Stored entries:

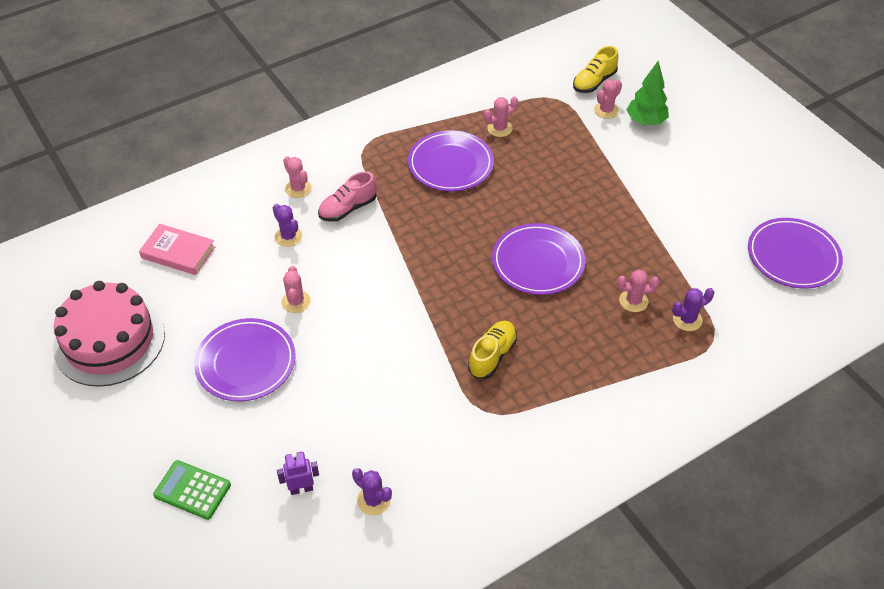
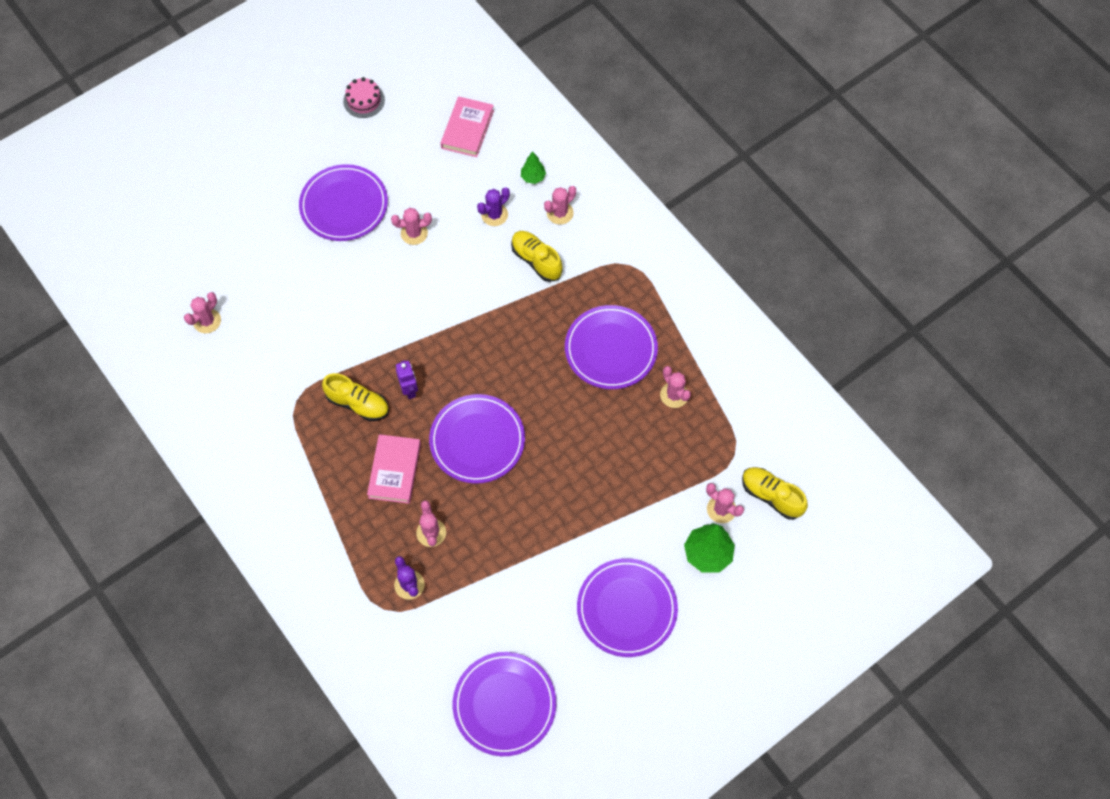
camera: 85 degrees right, 15 degrees up
(109, 341) = (364, 100): pink cake -> pink cake, size x0.44
(192, 490) = (218, 190): green calculator -> none
(252, 205) = (533, 177): none -> green tree
(301, 489) = (218, 267): purple robot -> purple robot (409, 390)
(348, 208) = (536, 260): pink shoe -> yellow shoe
(373, 500) = (207, 321): purple cactus -> pink cactus
(568, 327) = (395, 470): none -> pink book
(697, 173) = (627, 609): none -> purple plate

• **REQUIRED ACTION**:
Output the line bearing "(373, 500) = (207, 321): purple" along with all the lines after it through the end of the entries, exactly, and no other lines.

• **RESULT**:
(373, 500) = (207, 321): purple cactus -> pink cactus
(568, 327) = (395, 470): none -> pink book
(697, 173) = (627, 609): none -> purple plate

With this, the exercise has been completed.